WHAT IS BEING ASKED: Please copy every one of the items below word for word, line by line, with nothing added or changed.
┄┄┄┄┄┄┄┄┄┄
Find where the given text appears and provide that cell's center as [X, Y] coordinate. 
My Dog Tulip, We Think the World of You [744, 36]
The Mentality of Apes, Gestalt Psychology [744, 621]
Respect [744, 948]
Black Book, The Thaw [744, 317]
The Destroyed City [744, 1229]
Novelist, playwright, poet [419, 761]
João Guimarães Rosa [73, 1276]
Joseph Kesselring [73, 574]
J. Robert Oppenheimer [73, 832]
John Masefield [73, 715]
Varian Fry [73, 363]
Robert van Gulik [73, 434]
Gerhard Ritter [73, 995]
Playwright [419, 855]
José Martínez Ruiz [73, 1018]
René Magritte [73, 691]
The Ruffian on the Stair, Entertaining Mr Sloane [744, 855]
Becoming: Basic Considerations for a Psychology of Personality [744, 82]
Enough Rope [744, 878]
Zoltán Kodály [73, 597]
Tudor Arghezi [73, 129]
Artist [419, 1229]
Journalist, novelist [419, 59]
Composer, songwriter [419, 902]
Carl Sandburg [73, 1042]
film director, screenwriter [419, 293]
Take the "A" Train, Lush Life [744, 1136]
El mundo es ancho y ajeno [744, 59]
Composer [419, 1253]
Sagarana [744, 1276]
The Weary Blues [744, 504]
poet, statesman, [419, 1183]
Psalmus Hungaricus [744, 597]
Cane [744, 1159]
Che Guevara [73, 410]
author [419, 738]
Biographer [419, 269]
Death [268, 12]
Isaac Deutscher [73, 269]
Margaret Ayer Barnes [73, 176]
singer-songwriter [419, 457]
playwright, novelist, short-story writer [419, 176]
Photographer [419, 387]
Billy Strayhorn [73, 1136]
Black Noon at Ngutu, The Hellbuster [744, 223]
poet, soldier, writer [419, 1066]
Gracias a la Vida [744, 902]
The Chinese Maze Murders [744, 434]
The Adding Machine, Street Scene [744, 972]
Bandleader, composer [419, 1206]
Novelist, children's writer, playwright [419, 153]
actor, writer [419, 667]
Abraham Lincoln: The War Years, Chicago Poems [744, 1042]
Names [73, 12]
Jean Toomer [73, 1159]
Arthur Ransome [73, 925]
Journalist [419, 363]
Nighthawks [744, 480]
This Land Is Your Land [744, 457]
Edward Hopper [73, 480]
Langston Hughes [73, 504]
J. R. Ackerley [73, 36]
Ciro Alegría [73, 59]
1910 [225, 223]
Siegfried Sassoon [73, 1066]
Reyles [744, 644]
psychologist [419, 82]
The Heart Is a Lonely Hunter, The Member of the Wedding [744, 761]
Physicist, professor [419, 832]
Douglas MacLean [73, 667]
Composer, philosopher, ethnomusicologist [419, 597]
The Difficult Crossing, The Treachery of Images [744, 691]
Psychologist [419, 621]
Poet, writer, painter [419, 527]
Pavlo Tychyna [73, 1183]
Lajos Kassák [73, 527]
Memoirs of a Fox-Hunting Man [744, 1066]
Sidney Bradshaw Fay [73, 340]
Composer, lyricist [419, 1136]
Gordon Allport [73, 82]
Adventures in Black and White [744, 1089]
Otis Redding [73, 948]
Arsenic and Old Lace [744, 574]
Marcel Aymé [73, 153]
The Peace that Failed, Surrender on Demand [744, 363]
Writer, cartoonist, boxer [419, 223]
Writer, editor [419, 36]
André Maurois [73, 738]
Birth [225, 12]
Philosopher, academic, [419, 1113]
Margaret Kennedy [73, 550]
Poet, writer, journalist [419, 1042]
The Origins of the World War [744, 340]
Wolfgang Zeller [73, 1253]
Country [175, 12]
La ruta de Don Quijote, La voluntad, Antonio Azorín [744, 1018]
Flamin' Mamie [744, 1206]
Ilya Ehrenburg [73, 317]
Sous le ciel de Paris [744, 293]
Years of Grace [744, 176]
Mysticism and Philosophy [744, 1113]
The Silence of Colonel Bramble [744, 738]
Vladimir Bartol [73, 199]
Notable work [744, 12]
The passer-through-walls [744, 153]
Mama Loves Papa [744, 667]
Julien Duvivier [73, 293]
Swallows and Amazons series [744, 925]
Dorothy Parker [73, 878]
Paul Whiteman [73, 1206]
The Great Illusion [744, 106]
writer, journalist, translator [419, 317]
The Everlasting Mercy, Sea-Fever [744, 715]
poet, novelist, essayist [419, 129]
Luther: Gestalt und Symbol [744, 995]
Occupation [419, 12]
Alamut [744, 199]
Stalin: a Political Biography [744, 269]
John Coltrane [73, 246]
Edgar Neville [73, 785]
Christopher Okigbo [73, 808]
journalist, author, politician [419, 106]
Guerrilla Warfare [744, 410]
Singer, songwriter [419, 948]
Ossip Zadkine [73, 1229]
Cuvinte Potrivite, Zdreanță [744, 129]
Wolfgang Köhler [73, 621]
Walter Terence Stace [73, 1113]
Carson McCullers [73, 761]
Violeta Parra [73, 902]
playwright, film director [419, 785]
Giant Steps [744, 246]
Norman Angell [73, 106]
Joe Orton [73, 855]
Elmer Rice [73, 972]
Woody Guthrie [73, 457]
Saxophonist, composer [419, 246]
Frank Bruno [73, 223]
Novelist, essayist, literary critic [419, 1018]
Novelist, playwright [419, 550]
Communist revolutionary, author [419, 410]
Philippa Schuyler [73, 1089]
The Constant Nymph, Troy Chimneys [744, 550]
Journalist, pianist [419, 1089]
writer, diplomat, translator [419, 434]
┄┄┄┄┄┄┄┄┄┄
SOLUTION TO THIS TASK:
Find where the given text appears and provide that cell's center as [X, Y] coordinate. 
My Dog Tulip, We Think the World of You [744, 36]
The Mentality of Apes, Gestalt Psychology [744, 621]
Respect [744, 948]
Black Book, The Thaw [744, 317]
The Destroyed City [744, 1229]
Novelist, playwright, poet [419, 761]
João Guimarães Rosa [73, 1276]
Joseph Kesselring [73, 574]
J. Robert Oppenheimer [73, 832]
John Masefield [73, 715]
Varian Fry [73, 363]
Robert van Gulik [73, 434]
Gerhard Ritter [73, 995]
Playwright [419, 855]
José Martínez Ruiz [73, 1018]
René Magritte [73, 691]
The Ruffian on the Stair, Entertaining Mr Sloane [744, 855]
Becoming: Basic Considerations for a Psychology of Personality [744, 82]
Enough Rope [744, 878]
Zoltán Kodály [73, 597]
Tudor Arghezi [73, 129]
Artist [419, 1229]
Journalist, novelist [419, 59]
Composer, songwriter [419, 902]
Carl Sandburg [73, 1042]
film director, screenwriter [419, 293]
Take the "A" Train, Lush Life [744, 1136]
El mundo es ancho y ajeno [744, 59]
Composer [419, 1253]
Sagarana [744, 1276]
The Weary Blues [744, 504]
poet, statesman, [419, 1183]
Psalmus Hungaricus [744, 597]
Cane [744, 1159]
Che Guevara [73, 410]
author [419, 738]
Biographer [419, 269]
Death [268, 12]
Isaac Deutscher [73, 269]
Margaret Ayer Barnes [73, 176]
singer-songwriter [419, 457]
playwright, novelist, short-story writer [419, 176]
Photographer [419, 387]
Billy Strayhorn [73, 1136]
Black Noon at Ngutu, The Hellbuster [744, 223]
poet, soldier, writer [419, 1066]
Gracias a la Vida [744, 902]
The Chinese Maze Murders [744, 434]
The Adding Machine, Street Scene [744, 972]
Bandleader, composer [419, 1206]
Novelist, children's writer, playwright [419, 153]
actor, writer [419, 667]
Abraham Lincoln: The War Years, Chicago Poems [744, 1042]
Names [73, 12]
Jean Toomer [73, 1159]
Arthur Ransome [73, 925]
Journalist [419, 363]
Nighthawks [744, 480]
This Land Is Your Land [744, 457]
Edward Hopper [73, 480]
Langston Hughes [73, 504]
J. R. Ackerley [73, 36]
Ciro Alegría [73, 59]
1910 [225, 223]
Siegfried Sassoon [73, 1066]
Reyles [744, 644]
psychologist [419, 82]
The Heart Is a Lonely Hunter, The Member of the Wedding [744, 761]
Physicist, professor [419, 832]
Douglas MacLean [73, 667]
Composer, philosopher, ethnomusicologist [419, 597]
The Difficult Crossing, The Treachery of Images [744, 691]
Psychologist [419, 621]
Poet, writer, painter [419, 527]
Pavlo Tychyna [73, 1183]
Lajos Kassák [73, 527]
Memoirs of a Fox-Hunting Man [744, 1066]
Sidney Bradshaw Fay [73, 340]
Composer, lyricist [419, 1136]
Gordon Allport [73, 82]
Adventures in Black and White [744, 1089]
Otis Redding [73, 948]
Arsenic and Old Lace [744, 574]
Marcel Aymé [73, 153]
The Peace that Failed, Surrender on Demand [744, 363]
Writer, cartoonist, boxer [419, 223]
Writer, editor [419, 36]
André Maurois [73, 738]
Birth [225, 12]
Philosopher, academic, [419, 1113]
Margaret Kennedy [73, 550]
Poet, writer, journalist [419, 1042]
The Origins of the World War [744, 340]
Wolfgang Zeller [73, 1253]
Country [175, 12]
La ruta de Don Quijote, La voluntad, Antonio Azorín [744, 1018]
Flamin' Mamie [744, 1206]
Ilya Ehrenburg [73, 317]
Sous le ciel de Paris [744, 293]
Years of Grace [744, 176]
Mysticism and Philosophy [744, 1113]
The Silence of Colonel Bramble [744, 738]
Vladimir Bartol [73, 199]
Notable work [744, 12]
The passer-through-walls [744, 153]
Mama Loves Papa [744, 667]
Julien Duvivier [73, 293]
Swallows and Amazons series [744, 925]
Dorothy Parker [73, 878]
Paul Whiteman [73, 1206]
The Great Illusion [744, 106]
writer, journalist, translator [419, 317]
The Everlasting Mercy, Sea-Fever [744, 715]
poet, novelist, essayist [419, 129]
Luther: Gestalt und Symbol [744, 995]
Occupation [419, 12]
Alamut [744, 199]
Stalin: a Political Biography [744, 269]
John Coltrane [73, 246]
Edgar Neville [73, 785]
Christopher Okigbo [73, 808]
journalist, author, politician [419, 106]
Guerrilla Warfare [744, 410]
Singer, songwriter [419, 948]
Ossip Zadkine [73, 1229]
Cuvinte Potrivite, Zdreanță [744, 129]
Wolfgang Köhler [73, 621]
Walter Terence Stace [73, 1113]
Carson McCullers [73, 761]
Violeta Parra [73, 902]
playwright, film director [419, 785]
Giant Steps [744, 246]
Norman Angell [73, 106]
Joe Orton [73, 855]
Elmer Rice [73, 972]
Woody Guthrie [73, 457]
Saxophonist, composer [419, 246]
Frank Bruno [73, 223]
Novelist, essayist, literary critic [419, 1018]
Novelist, playwright [419, 550]
Communist revolutionary, author [419, 410]
Philippa Schuyler [73, 1089]
The Constant Nymph, Troy Chimneys [744, 550]
Journalist, pianist [419, 1089]
writer, diplomat, translator [419, 434]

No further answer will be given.